**TASK MATERIAL:**

* begin *

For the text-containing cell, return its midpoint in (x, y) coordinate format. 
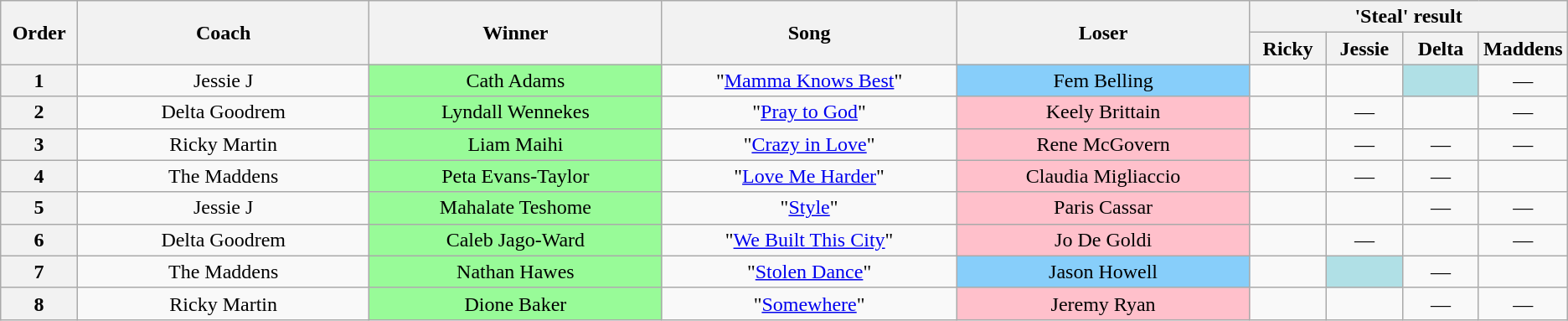
Peta Evans-Taylor (516, 176)
Claudia Migliaccio (1103, 176)
6 (39, 240)
"Somewhere" (809, 303)
Caleb Jago-Ward (516, 240)
Jeremy Ryan (1103, 303)
Cath Adams (516, 80)
"Love Me Harder" (809, 176)
Jason Howell (1103, 271)
"We Built This City" (809, 240)
1 (39, 80)
Dione Baker (516, 303)
Lyndall Wennekes (516, 112)
Coach (224, 33)
"Crazy in Love" (809, 144)
Keely Brittain (1103, 112)
7 (39, 271)
Song (809, 33)
Jessie (1364, 49)
"Mamma Knows Best" (809, 80)
Mahalate Teshome (516, 208)
5 (39, 208)
Order (39, 33)
Liam Maihi (516, 144)
3 (39, 144)
"Pray to God" (809, 112)
Rene McGovern (1103, 144)
Fem Belling (1103, 80)
Loser (1103, 33)
'Steal' result (1409, 17)
2 (39, 112)
Delta (1441, 49)
4 (39, 176)
Winner (516, 33)
Maddens (1523, 49)
Nathan Hawes (516, 271)
Paris Cassar (1103, 208)
Ricky (1288, 49)
"Style" (809, 208)
Jo De Goldi (1103, 240)
8 (39, 303)
"Stolen Dance" (809, 271)
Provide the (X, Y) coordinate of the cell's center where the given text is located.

* end *

**WRITTEN INSTRUCTION:** Copy out every line of the items above verbatim, leaving out the picture.

**TASK RESULT:**
For the text-containing cell, return its midpoint in (x, y) coordinate format. 
Peta Evans-Taylor (516, 176)
Claudia Migliaccio (1103, 176)
6 (39, 240)
"Somewhere" (809, 303)
Caleb Jago-Ward (516, 240)
Jeremy Ryan (1103, 303)
Cath Adams (516, 80)
"Love Me Harder" (809, 176)
Jason Howell (1103, 271)
"We Built This City" (809, 240)
1 (39, 80)
Dione Baker (516, 303)
Lyndall Wennekes (516, 112)
Coach (224, 33)
"Crazy in Love" (809, 144)
Keely Brittain (1103, 112)
7 (39, 271)
Song (809, 33)
Jessie (1364, 49)
"Mamma Knows Best" (809, 80)
Mahalate Teshome (516, 208)
5 (39, 208)
Order (39, 33)
Liam Maihi (516, 144)
3 (39, 144)
"Pray to God" (809, 112)
Rene McGovern (1103, 144)
Fem Belling (1103, 80)
Loser (1103, 33)
'Steal' result (1409, 17)
2 (39, 112)
Delta (1441, 49)
4 (39, 176)
Winner (516, 33)
Maddens (1523, 49)
Nathan Hawes (516, 271)
Paris Cassar (1103, 208)
Ricky (1288, 49)
"Style" (809, 208)
Jo De Goldi (1103, 240)
8 (39, 303)
"Stolen Dance" (809, 271)
Provide the (X, Y) coordinate of the cell's center where the given text is located.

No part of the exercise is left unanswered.